DATA TO EXAMINE:
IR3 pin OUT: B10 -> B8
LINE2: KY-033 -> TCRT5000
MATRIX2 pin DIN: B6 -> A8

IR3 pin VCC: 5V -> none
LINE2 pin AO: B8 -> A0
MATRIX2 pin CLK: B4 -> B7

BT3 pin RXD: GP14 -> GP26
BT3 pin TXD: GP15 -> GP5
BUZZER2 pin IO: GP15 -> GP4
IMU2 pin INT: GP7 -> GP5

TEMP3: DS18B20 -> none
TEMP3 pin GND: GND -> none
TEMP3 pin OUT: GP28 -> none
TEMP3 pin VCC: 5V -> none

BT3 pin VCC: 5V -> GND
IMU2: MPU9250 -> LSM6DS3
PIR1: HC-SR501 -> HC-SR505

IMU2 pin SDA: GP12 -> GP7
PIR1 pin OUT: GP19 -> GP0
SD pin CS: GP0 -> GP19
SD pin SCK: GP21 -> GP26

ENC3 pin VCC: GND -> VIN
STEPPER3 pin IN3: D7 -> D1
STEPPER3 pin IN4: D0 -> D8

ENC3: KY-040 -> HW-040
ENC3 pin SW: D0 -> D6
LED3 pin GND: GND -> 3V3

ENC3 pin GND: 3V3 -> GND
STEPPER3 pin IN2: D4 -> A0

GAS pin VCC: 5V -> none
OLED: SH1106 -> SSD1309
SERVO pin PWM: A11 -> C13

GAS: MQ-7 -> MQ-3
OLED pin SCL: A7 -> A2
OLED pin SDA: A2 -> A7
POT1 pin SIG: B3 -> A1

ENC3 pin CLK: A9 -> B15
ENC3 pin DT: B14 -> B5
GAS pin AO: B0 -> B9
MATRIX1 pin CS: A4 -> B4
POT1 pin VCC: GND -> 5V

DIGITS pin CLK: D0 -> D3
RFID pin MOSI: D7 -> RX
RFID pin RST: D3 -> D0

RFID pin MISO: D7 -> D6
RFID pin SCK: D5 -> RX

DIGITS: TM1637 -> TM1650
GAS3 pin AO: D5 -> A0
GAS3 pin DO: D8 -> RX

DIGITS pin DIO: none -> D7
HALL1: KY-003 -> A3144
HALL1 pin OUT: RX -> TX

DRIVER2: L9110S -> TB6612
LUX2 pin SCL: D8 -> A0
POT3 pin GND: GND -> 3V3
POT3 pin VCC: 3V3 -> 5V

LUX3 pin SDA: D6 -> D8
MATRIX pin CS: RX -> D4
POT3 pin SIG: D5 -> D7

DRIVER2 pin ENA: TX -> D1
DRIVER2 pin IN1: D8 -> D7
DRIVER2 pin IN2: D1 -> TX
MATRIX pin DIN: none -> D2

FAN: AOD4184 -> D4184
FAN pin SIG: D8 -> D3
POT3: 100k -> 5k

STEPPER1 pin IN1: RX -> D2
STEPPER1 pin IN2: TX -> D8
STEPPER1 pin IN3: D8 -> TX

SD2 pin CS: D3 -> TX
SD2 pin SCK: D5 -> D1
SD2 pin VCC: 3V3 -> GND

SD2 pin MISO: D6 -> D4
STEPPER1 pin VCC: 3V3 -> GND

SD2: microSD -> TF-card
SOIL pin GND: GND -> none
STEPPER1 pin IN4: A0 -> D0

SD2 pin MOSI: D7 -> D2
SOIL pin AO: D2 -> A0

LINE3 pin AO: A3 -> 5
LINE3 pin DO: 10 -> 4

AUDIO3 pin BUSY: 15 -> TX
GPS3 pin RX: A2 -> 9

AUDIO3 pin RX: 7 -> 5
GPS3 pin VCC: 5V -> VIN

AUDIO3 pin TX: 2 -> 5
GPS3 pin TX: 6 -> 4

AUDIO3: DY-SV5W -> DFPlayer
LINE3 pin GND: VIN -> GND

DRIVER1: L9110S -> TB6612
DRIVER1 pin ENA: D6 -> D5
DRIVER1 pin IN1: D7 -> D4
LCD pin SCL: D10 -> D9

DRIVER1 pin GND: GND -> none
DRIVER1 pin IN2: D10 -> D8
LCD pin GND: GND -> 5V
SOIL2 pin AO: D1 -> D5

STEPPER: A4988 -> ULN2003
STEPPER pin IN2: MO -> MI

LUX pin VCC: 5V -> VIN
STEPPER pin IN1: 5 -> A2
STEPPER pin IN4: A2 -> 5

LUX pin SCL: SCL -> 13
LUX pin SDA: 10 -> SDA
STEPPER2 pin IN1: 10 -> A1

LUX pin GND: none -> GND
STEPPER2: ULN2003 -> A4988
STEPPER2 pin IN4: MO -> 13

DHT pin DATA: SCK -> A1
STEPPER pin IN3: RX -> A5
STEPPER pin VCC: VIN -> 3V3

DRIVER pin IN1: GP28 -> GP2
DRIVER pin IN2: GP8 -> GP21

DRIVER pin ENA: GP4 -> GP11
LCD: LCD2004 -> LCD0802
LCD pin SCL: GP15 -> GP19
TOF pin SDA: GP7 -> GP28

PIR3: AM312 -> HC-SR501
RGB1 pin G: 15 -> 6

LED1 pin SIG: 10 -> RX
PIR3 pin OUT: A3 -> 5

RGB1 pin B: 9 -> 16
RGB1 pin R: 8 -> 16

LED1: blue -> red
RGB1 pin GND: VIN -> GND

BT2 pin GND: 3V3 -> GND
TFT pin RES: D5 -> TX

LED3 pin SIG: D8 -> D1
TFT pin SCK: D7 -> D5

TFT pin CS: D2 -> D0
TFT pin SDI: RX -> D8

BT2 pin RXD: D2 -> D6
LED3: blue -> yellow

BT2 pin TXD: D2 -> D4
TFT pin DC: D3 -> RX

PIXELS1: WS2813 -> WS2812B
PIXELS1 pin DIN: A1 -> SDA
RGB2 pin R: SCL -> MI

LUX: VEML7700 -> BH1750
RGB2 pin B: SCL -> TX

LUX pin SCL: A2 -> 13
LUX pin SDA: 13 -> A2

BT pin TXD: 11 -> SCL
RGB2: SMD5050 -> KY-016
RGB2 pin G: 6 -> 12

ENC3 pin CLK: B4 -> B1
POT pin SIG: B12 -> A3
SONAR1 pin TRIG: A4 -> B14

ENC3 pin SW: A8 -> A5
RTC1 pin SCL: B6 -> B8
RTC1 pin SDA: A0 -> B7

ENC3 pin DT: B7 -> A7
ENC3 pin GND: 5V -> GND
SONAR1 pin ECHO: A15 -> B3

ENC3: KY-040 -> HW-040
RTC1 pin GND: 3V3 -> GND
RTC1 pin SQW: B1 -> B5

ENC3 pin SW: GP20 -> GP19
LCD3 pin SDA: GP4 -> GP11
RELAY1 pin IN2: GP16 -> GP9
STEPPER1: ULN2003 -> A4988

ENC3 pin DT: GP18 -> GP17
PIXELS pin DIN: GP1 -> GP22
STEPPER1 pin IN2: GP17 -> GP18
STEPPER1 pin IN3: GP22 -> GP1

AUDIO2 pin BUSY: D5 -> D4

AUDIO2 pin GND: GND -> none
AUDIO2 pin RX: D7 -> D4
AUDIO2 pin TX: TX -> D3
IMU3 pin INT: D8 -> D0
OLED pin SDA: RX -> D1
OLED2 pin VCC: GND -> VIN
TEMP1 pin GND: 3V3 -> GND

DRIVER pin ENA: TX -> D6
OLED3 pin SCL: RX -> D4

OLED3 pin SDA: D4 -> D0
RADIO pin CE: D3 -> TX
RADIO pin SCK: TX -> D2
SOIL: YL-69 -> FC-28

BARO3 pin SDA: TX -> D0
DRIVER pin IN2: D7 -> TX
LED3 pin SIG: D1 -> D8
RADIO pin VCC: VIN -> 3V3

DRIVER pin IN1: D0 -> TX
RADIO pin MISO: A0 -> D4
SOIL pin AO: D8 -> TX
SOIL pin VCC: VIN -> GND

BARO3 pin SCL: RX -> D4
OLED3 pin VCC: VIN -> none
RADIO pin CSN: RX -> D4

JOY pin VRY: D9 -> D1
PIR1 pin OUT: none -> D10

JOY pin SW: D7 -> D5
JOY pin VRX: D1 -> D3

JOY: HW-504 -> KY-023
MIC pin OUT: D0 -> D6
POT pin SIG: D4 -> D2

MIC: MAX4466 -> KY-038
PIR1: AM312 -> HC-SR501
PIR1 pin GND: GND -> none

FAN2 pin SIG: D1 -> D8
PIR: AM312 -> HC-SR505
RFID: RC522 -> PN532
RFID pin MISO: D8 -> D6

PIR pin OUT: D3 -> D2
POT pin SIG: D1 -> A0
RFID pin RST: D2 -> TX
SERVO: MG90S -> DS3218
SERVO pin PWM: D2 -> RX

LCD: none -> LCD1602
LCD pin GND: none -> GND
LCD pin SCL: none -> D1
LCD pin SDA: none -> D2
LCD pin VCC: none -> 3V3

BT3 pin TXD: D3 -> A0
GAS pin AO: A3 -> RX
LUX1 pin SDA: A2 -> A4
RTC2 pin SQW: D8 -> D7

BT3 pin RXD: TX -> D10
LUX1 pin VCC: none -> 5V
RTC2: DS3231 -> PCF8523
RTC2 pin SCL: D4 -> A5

TASK ITEM: Your output is to be the lines of the listing, exact and complete, starting at the first and ending with the line that contains "MATRIX pin CS: RX -> D4".

ANSWER:
IR3 pin OUT: B10 -> B8
LINE2: KY-033 -> TCRT5000
MATRIX2 pin DIN: B6 -> A8

IR3 pin VCC: 5V -> none
LINE2 pin AO: B8 -> A0
MATRIX2 pin CLK: B4 -> B7

BT3 pin RXD: GP14 -> GP26
BT3 pin TXD: GP15 -> GP5
BUZZER2 pin IO: GP15 -> GP4
IMU2 pin INT: GP7 -> GP5

TEMP3: DS18B20 -> none
TEMP3 pin GND: GND -> none
TEMP3 pin OUT: GP28 -> none
TEMP3 pin VCC: 5V -> none

BT3 pin VCC: 5V -> GND
IMU2: MPU9250 -> LSM6DS3
PIR1: HC-SR501 -> HC-SR505

IMU2 pin SDA: GP12 -> GP7
PIR1 pin OUT: GP19 -> GP0
SD pin CS: GP0 -> GP19
SD pin SCK: GP21 -> GP26

ENC3 pin VCC: GND -> VIN
STEPPER3 pin IN3: D7 -> D1
STEPPER3 pin IN4: D0 -> D8

ENC3: KY-040 -> HW-040
ENC3 pin SW: D0 -> D6
LED3 pin GND: GND -> 3V3

ENC3 pin GND: 3V3 -> GND
STEPPER3 pin IN2: D4 -> A0

GAS pin VCC: 5V -> none
OLED: SH1106 -> SSD1309
SERVO pin PWM: A11 -> C13

GAS: MQ-7 -> MQ-3
OLED pin SCL: A7 -> A2
OLED pin SDA: A2 -> A7
POT1 pin SIG: B3 -> A1

ENC3 pin CLK: A9 -> B15
ENC3 pin DT: B14 -> B5
GAS pin AO: B0 -> B9
MATRIX1 pin CS: A4 -> B4
POT1 pin VCC: GND -> 5V

DIGITS pin CLK: D0 -> D3
RFID pin MOSI: D7 -> RX
RFID pin RST: D3 -> D0

RFID pin MISO: D7 -> D6
RFID pin SCK: D5 -> RX

DIGITS: TM1637 -> TM1650
GAS3 pin AO: D5 -> A0
GAS3 pin DO: D8 -> RX

DIGITS pin DIO: none -> D7
HALL1: KY-003 -> A3144
HALL1 pin OUT: RX -> TX

DRIVER2: L9110S -> TB6612
LUX2 pin SCL: D8 -> A0
POT3 pin GND: GND -> 3V3
POT3 pin VCC: 3V3 -> 5V

LUX3 pin SDA: D6 -> D8
MATRIX pin CS: RX -> D4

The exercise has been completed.